_Supplied data_
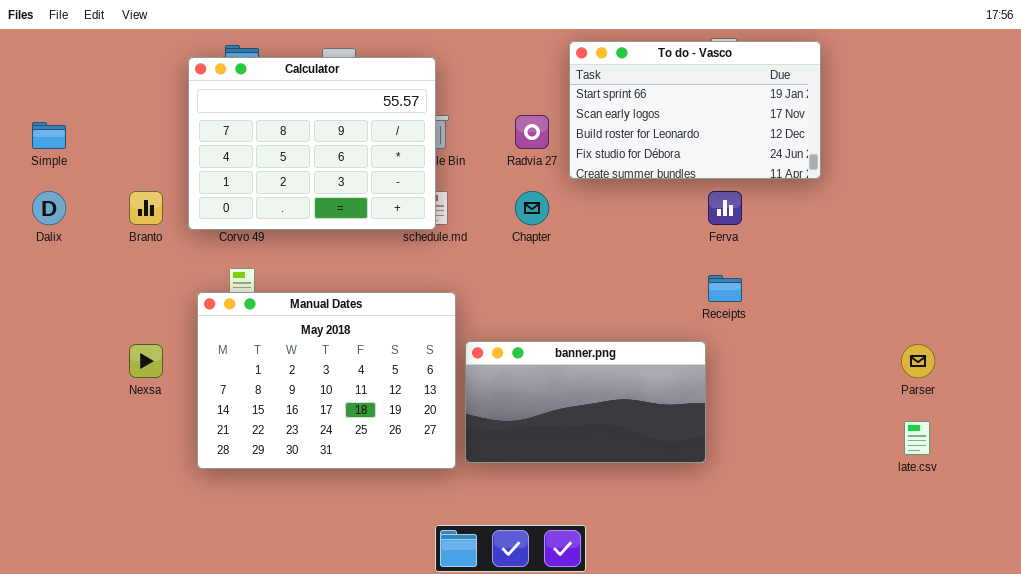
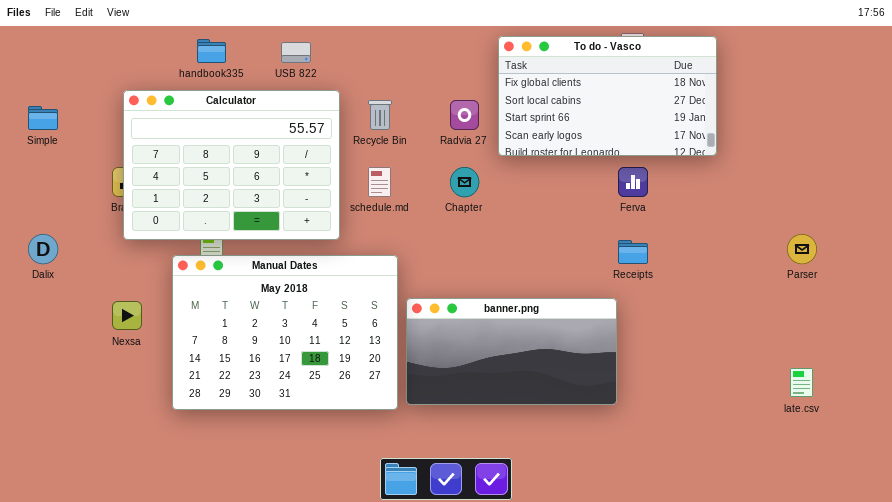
To do - Vasco: [569,41,821,179] -> [498,36,717,156], scrolled up 2 rows
Calculator: [188,57,436,230] -> [123,90,340,240], moved
Dalix: [32,191,66,225] -> [28,234,58,264], moved
Parser: [901,344,935,378] -> [787,234,817,264], moved

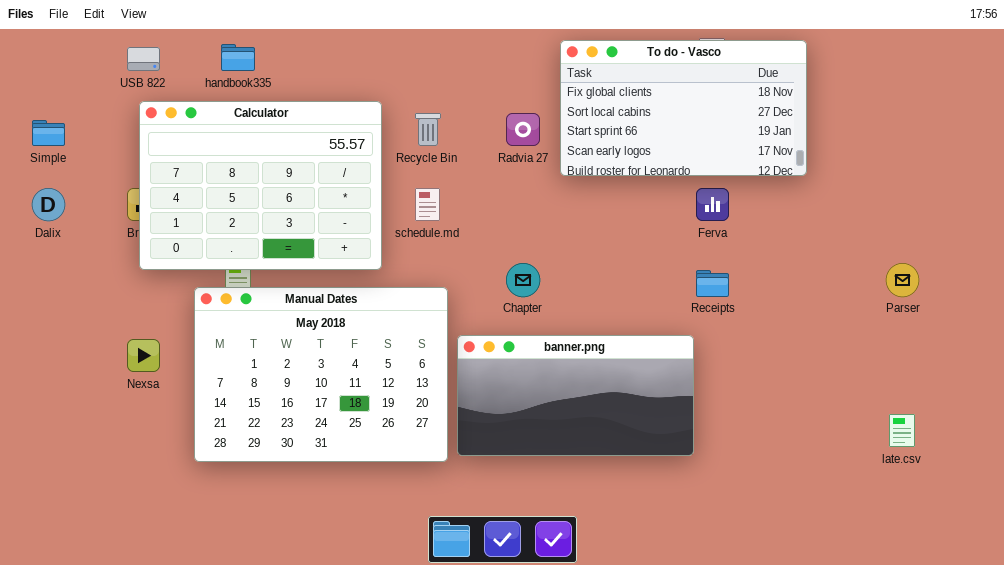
USB 822: [281,42,311,63] -> [127,47,160,71], moved
Chapter: [450,167,479,197] -> [506,263,540,297], moved
Dalix: [28,234,58,264] -> [32,188,65,221], moved

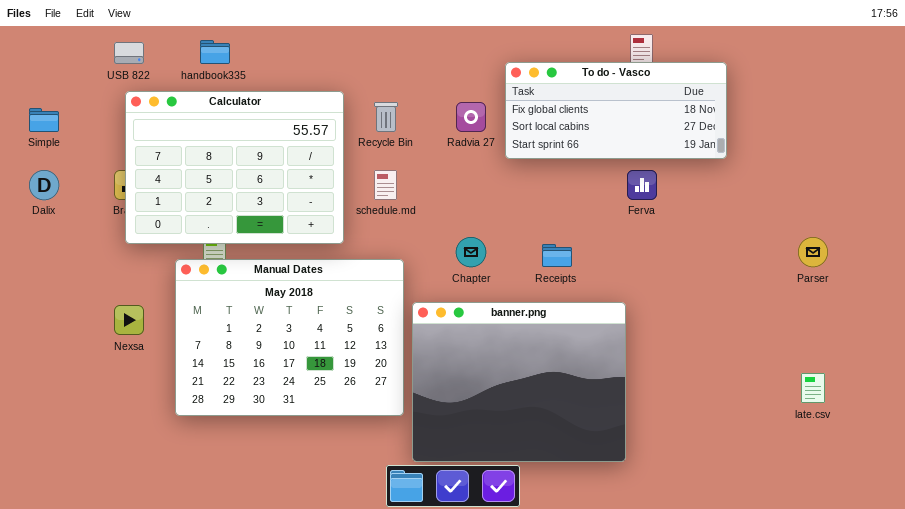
To do - Vasco: [560,40,807,176] -> [505,62,727,159], resized
Receipts: [696,270,729,297] -> [542,244,572,267], moved
banner.png: [457,335,694,456] -> [412,302,626,462], resized

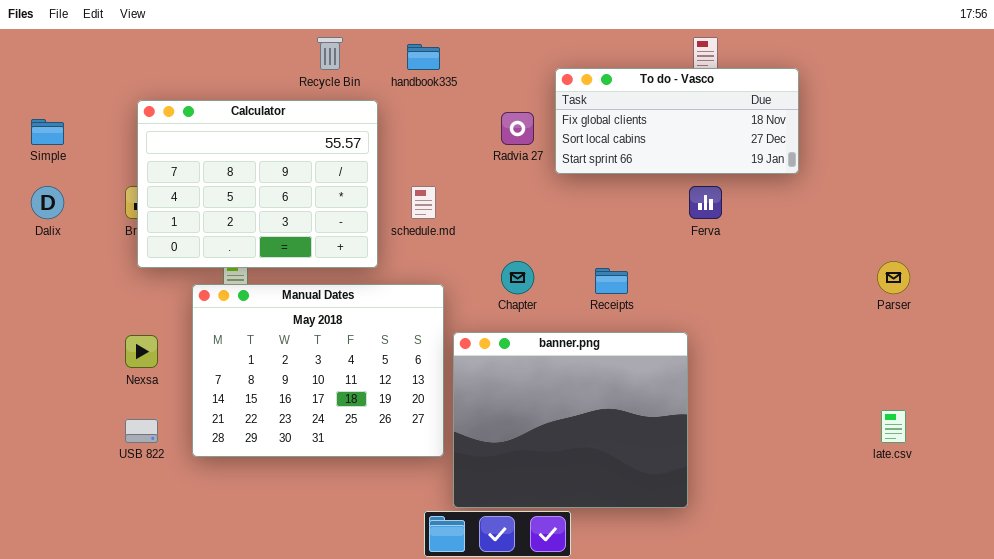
handbook335: [200,40,230,64] -> [407,44,440,70], moved
USB 822: [114,42,144,64] -> [125,419,158,443], moved
Recycle Bin: [374,102,398,132] -> [317,37,343,70], moved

_Problem requirements_
Look above for the line with "Chapter: [450,167,479,197] ->" and the line with "USB 822: [114,42,144,64]", then copy exactly the lines from the first through the second, both kept, with no pictures.

_Answer box_
Chapter: [450,167,479,197] -> [506,263,540,297], moved
Dalix: [28,234,58,264] -> [32,188,65,221], moved

To do - Vasco: [560,40,807,176] -> [505,62,727,159], resized
Receipts: [696,270,729,297] -> [542,244,572,267], moved
banner.png: [457,335,694,456] -> [412,302,626,462], resized

handbook335: [200,40,230,64] -> [407,44,440,70], moved
USB 822: [114,42,144,64] -> [125,419,158,443], moved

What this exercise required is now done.